━━━ INPUT FOR THIS TASK

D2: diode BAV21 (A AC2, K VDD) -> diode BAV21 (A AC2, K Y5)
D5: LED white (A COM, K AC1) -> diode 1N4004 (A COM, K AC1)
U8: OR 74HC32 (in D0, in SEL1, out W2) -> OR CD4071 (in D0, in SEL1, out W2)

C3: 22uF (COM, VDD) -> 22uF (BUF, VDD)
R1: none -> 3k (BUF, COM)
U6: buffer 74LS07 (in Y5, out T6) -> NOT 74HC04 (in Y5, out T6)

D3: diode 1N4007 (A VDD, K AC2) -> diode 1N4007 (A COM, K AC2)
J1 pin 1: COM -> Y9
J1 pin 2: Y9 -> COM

━━━━━━

_WHAT YOU WILL DO_. Write every entry out again, exactly as it stands.

_ANSWER TO THIS EXERCISE_.
D2: diode BAV21 (A AC2, K VDD) -> diode BAV21 (A AC2, K Y5)
D5: LED white (A COM, K AC1) -> diode 1N4004 (A COM, K AC1)
U8: OR 74HC32 (in D0, in SEL1, out W2) -> OR CD4071 (in D0, in SEL1, out W2)

C3: 22uF (COM, VDD) -> 22uF (BUF, VDD)
R1: none -> 3k (BUF, COM)
U6: buffer 74LS07 (in Y5, out T6) -> NOT 74HC04 (in Y5, out T6)

D3: diode 1N4007 (A VDD, K AC2) -> diode 1N4007 (A COM, K AC2)
J1 pin 1: COM -> Y9
J1 pin 2: Y9 -> COM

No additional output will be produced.